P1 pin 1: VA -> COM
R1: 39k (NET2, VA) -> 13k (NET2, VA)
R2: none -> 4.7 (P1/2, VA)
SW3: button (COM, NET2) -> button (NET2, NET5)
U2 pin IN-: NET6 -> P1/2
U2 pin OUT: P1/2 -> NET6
::::::
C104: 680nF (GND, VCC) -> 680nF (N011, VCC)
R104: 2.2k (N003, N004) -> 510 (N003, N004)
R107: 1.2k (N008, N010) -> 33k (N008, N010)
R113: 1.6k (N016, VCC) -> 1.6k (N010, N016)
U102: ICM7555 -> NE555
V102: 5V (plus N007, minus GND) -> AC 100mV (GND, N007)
::::::
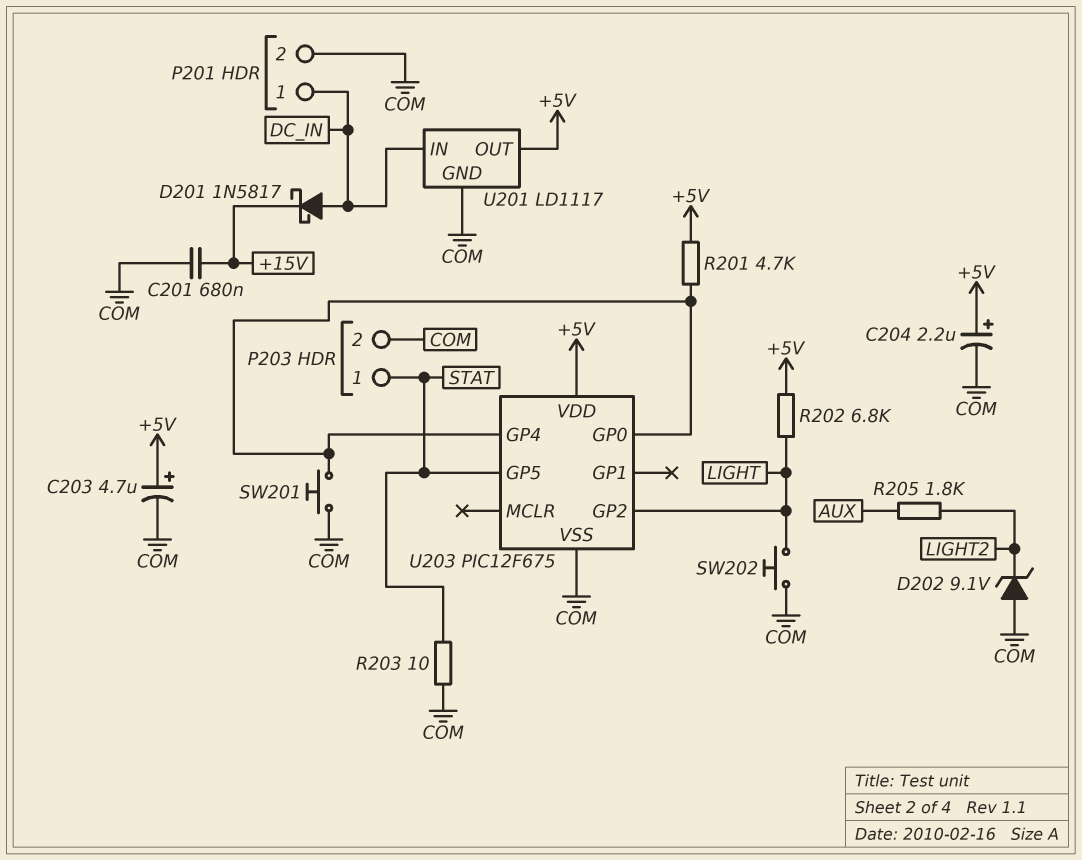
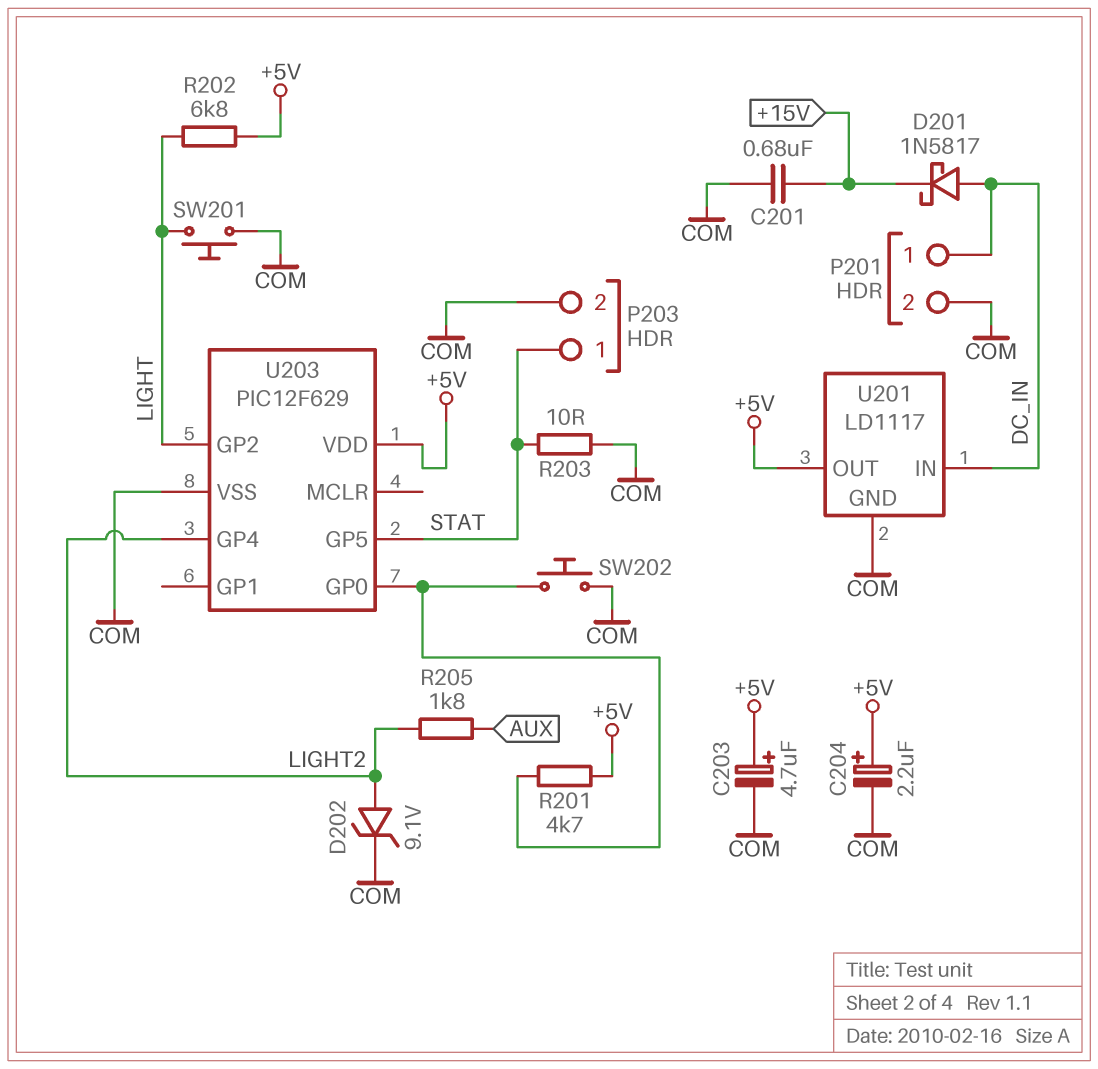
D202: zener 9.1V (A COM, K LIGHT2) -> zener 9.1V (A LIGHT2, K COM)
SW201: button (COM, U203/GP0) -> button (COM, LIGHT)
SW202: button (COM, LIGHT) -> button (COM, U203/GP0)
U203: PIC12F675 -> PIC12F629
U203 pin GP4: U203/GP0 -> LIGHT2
::::::
• WHAT THIS TASK INVOLVES
Go to the line in the material above that contains "SW3: button (COM, NET2)" and copy exactly from there through the line that contains "U2 pin OUT: P1/2 -> NET6", stopping after it.

• ANSWER SECTION
SW3: button (COM, NET2) -> button (NET2, NET5)
U2 pin IN-: NET6 -> P1/2
U2 pin OUT: P1/2 -> NET6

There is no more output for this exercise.